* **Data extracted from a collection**
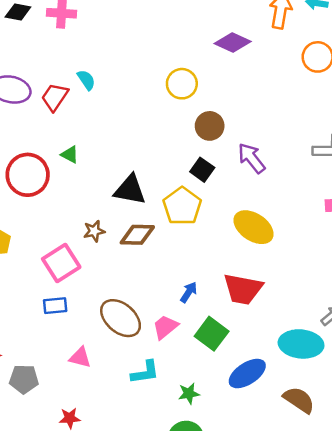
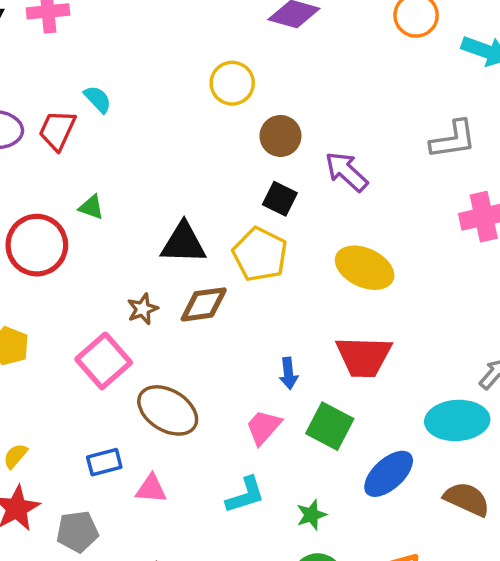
blue arrow: (189, 292) -> (288, 373), turned 150
blue rectangle: (55, 306) -> (104, 462), moved
brown ellipse: (121, 318) -> (168, 410), moved

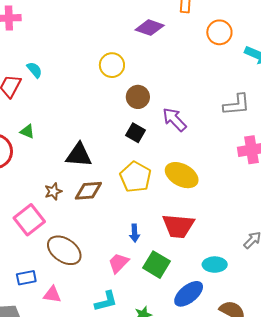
yellow pentagon: (260, 254) -> (135, 177), moved
cyan ellipse: (457, 420) -> (215, 265), moved, size x0.7

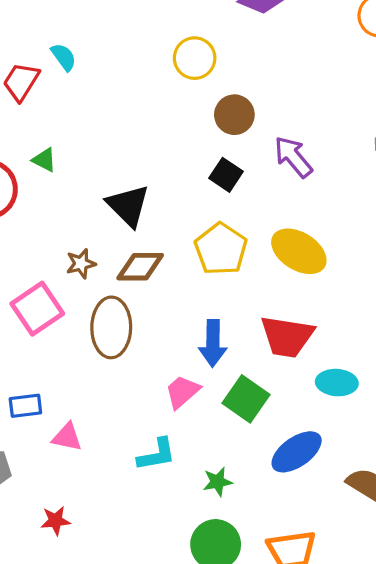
black triangle: (79, 155) -> (128, 205), turned 36
blue arrow: (135, 233) -> (213, 343), size x1.5
brown ellipse: (64, 250) -> (111, 327), moved, turned 52
cyan ellipse: (215, 265) -> (337, 383), moved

* **WORK ORDER**
Only lines belong in the copy, not pictures: write out exactly the lines of the records from the first through the one holding "blue arrow: (135, 233)".

* **RESPONSE AREA**
blue arrow: (189, 292) -> (288, 373), turned 150
blue rectangle: (55, 306) -> (104, 462), moved
brown ellipse: (121, 318) -> (168, 410), moved

yellow pentagon: (260, 254) -> (135, 177), moved
cyan ellipse: (457, 420) -> (215, 265), moved, size x0.7

black triangle: (79, 155) -> (128, 205), turned 36
blue arrow: (135, 233) -> (213, 343), size x1.5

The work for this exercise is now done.